Saved entries:
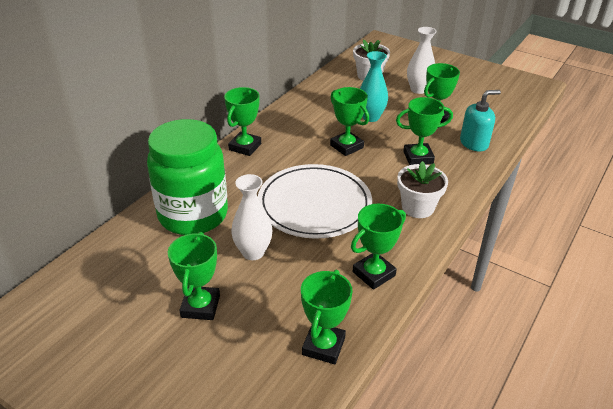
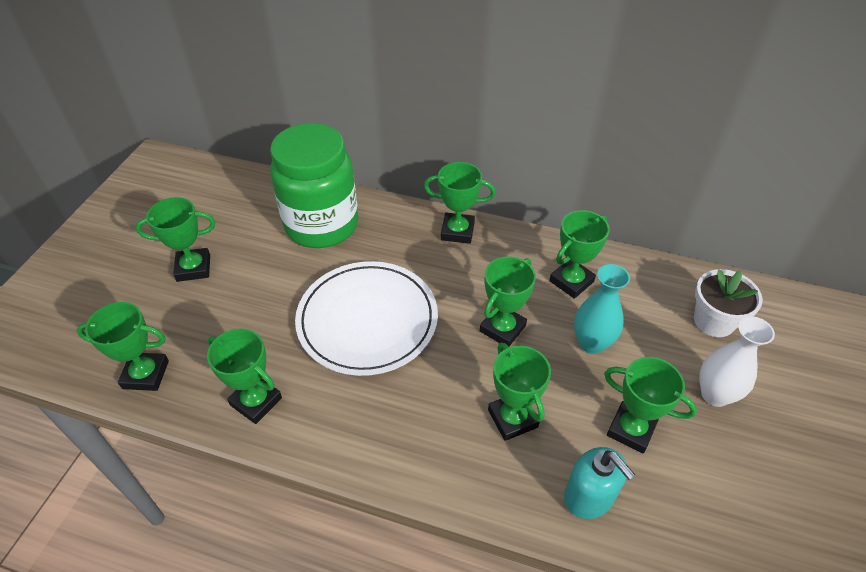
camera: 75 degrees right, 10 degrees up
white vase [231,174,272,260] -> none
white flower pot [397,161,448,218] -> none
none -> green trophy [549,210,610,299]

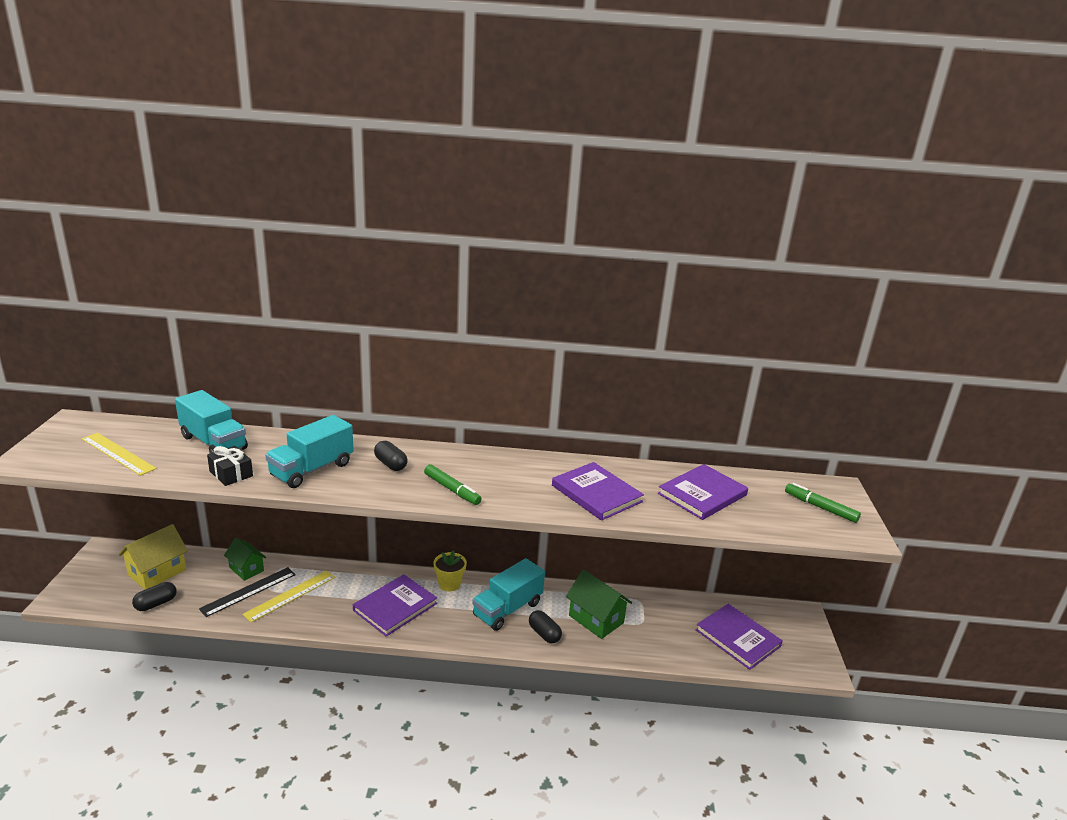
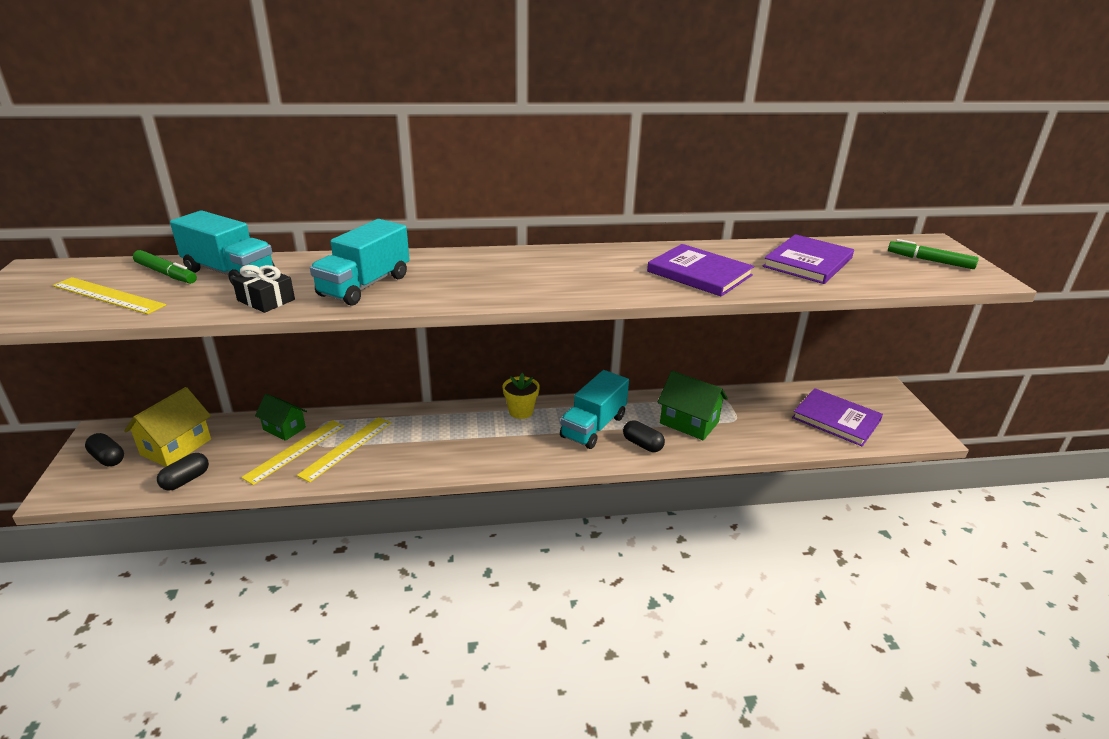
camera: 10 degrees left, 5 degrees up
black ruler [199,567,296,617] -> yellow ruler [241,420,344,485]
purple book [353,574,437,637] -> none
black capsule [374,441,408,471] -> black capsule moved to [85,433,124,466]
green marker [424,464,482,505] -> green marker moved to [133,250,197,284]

--

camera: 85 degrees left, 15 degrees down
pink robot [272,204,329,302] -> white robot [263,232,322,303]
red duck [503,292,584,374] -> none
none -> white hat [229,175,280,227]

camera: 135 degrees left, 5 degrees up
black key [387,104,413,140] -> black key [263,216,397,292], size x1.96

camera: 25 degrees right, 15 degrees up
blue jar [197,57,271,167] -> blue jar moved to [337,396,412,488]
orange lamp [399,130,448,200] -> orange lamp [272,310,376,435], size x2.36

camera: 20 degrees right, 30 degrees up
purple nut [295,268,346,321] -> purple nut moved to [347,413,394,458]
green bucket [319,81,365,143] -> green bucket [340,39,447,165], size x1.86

* * *

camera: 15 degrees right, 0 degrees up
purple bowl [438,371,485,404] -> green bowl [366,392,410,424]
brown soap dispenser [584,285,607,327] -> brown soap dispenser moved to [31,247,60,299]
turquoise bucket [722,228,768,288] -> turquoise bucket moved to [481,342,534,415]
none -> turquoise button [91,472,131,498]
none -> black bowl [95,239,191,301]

» **What the task asks**: Search the entries for the word "black" and show every line that has it.

» **Output below**:
black ruler [199,567,296,617] -> yellow ruler [241,420,344,485]
black capsule [374,441,408,471] -> black capsule moved to [85,433,124,466]
black key [387,104,413,140] -> black key [263,216,397,292], size x1.96
none -> black bowl [95,239,191,301]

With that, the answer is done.